§ **INPUT DATA**

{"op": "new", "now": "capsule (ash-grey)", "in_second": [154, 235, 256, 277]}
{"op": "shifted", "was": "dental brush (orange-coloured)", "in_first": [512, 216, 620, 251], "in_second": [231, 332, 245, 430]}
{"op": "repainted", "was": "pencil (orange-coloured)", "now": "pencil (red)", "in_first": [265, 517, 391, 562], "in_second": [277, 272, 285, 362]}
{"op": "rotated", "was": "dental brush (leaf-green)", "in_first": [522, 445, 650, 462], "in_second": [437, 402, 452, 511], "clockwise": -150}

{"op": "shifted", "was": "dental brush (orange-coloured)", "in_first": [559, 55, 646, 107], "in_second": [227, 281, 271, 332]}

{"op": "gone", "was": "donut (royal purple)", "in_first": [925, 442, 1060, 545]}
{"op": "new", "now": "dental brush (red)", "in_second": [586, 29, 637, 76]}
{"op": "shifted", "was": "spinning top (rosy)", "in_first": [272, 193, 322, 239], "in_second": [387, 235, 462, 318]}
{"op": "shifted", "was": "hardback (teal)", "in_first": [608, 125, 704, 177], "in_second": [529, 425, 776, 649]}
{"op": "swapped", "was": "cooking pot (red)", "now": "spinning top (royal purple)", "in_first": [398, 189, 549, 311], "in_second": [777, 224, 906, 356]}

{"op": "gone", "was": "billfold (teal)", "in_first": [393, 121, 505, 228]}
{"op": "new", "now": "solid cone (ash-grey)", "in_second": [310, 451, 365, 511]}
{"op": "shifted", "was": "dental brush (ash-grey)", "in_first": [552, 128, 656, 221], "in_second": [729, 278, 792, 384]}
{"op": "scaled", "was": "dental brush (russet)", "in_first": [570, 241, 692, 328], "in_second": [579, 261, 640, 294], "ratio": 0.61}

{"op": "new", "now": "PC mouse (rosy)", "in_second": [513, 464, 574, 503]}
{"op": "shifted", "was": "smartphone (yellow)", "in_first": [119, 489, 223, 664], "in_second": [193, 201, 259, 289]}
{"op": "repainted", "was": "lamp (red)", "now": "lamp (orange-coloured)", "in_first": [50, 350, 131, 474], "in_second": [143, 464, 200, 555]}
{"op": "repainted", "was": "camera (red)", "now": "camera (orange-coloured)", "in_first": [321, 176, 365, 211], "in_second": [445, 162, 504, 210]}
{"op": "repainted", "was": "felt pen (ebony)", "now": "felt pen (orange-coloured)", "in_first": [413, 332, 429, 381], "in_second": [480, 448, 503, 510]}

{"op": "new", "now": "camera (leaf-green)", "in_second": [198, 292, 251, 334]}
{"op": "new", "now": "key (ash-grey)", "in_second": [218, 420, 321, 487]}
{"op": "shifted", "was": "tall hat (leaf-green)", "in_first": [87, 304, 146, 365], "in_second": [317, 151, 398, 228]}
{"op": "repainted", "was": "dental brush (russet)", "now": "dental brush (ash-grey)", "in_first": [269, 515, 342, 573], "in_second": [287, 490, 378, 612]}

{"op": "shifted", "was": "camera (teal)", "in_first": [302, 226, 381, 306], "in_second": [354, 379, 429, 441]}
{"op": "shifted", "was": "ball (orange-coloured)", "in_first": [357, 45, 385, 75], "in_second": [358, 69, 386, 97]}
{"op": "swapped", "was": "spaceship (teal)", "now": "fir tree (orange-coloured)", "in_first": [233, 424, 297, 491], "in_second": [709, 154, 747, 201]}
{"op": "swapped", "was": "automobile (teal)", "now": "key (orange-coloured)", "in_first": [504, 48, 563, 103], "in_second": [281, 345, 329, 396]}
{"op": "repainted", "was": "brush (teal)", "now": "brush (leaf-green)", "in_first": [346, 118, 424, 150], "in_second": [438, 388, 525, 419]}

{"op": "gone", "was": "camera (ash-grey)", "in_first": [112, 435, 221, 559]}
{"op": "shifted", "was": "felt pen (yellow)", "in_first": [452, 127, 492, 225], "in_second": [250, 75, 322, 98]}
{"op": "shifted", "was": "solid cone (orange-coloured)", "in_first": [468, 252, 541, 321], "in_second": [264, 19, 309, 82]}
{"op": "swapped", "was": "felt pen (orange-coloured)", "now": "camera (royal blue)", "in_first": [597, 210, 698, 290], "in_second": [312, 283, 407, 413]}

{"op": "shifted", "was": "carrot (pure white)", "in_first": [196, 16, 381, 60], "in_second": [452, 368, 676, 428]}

§ **THE PROBLEM**
Return the lines above exactly, keeping every word.

§ **RESPONSE BELOW**
{"op": "new", "now": "capsule (ash-grey)", "in_second": [154, 235, 256, 277]}
{"op": "shifted", "was": "dental brush (orange-coloured)", "in_first": [512, 216, 620, 251], "in_second": [231, 332, 245, 430]}
{"op": "repainted", "was": "pencil (orange-coloured)", "now": "pencil (red)", "in_first": [265, 517, 391, 562], "in_second": [277, 272, 285, 362]}
{"op": "rotated", "was": "dental brush (leaf-green)", "in_first": [522, 445, 650, 462], "in_second": [437, 402, 452, 511], "clockwise": -150}

{"op": "shifted", "was": "dental brush (orange-coloured)", "in_first": [559, 55, 646, 107], "in_second": [227, 281, 271, 332]}

{"op": "gone", "was": "donut (royal purple)", "in_first": [925, 442, 1060, 545]}
{"op": "new", "now": "dental brush (red)", "in_second": [586, 29, 637, 76]}
{"op": "shifted", "was": "spinning top (rosy)", "in_first": [272, 193, 322, 239], "in_second": [387, 235, 462, 318]}
{"op": "shifted", "was": "hardback (teal)", "in_first": [608, 125, 704, 177], "in_second": [529, 425, 776, 649]}
{"op": "swapped", "was": "cooking pot (red)", "now": "spinning top (royal purple)", "in_first": [398, 189, 549, 311], "in_second": [777, 224, 906, 356]}

{"op": "gone", "was": "billfold (teal)", "in_first": [393, 121, 505, 228]}
{"op": "new", "now": "solid cone (ash-grey)", "in_second": [310, 451, 365, 511]}
{"op": "shifted", "was": "dental brush (ash-grey)", "in_first": [552, 128, 656, 221], "in_second": [729, 278, 792, 384]}
{"op": "scaled", "was": "dental brush (russet)", "in_first": [570, 241, 692, 328], "in_second": [579, 261, 640, 294], "ratio": 0.61}

{"op": "new", "now": "PC mouse (rosy)", "in_second": [513, 464, 574, 503]}
{"op": "shifted", "was": "smartphone (yellow)", "in_first": [119, 489, 223, 664], "in_second": [193, 201, 259, 289]}
{"op": "repainted", "was": "lamp (red)", "now": "lamp (orange-coloured)", "in_first": [50, 350, 131, 474], "in_second": [143, 464, 200, 555]}
{"op": "repainted", "was": "camera (red)", "now": "camera (orange-coloured)", "in_first": [321, 176, 365, 211], "in_second": [445, 162, 504, 210]}
{"op": "repainted", "was": "felt pen (ebony)", "now": "felt pen (orange-coloured)", "in_first": [413, 332, 429, 381], "in_second": [480, 448, 503, 510]}

{"op": "new", "now": "camera (leaf-green)", "in_second": [198, 292, 251, 334]}
{"op": "new", "now": "key (ash-grey)", "in_second": [218, 420, 321, 487]}
{"op": "shifted", "was": "tall hat (leaf-green)", "in_first": [87, 304, 146, 365], "in_second": [317, 151, 398, 228]}
{"op": "repainted", "was": "dental brush (russet)", "now": "dental brush (ash-grey)", "in_first": [269, 515, 342, 573], "in_second": [287, 490, 378, 612]}

{"op": "shifted", "was": "camera (teal)", "in_first": [302, 226, 381, 306], "in_second": [354, 379, 429, 441]}
{"op": "shifted", "was": "ball (orange-coloured)", "in_first": [357, 45, 385, 75], "in_second": [358, 69, 386, 97]}
{"op": "swapped", "was": "spaceship (teal)", "now": "fir tree (orange-coloured)", "in_first": [233, 424, 297, 491], "in_second": [709, 154, 747, 201]}
{"op": "swapped", "was": "automobile (teal)", "now": "key (orange-coloured)", "in_first": [504, 48, 563, 103], "in_second": [281, 345, 329, 396]}
{"op": "repainted", "was": "brush (teal)", "now": "brush (leaf-green)", "in_first": [346, 118, 424, 150], "in_second": [438, 388, 525, 419]}

{"op": "gone", "was": "camera (ash-grey)", "in_first": [112, 435, 221, 559]}
{"op": "shifted", "was": "felt pen (yellow)", "in_first": [452, 127, 492, 225], "in_second": [250, 75, 322, 98]}
{"op": "shifted", "was": "solid cone (orange-coloured)", "in_first": [468, 252, 541, 321], "in_second": [264, 19, 309, 82]}
{"op": "swapped", "was": "felt pen (orange-coloured)", "now": "camera (royal blue)", "in_first": [597, 210, 698, 290], "in_second": [312, 283, 407, 413]}

{"op": "shifted", "was": "carrot (pure white)", "in_first": [196, 16, 381, 60], "in_second": [452, 368, 676, 428]}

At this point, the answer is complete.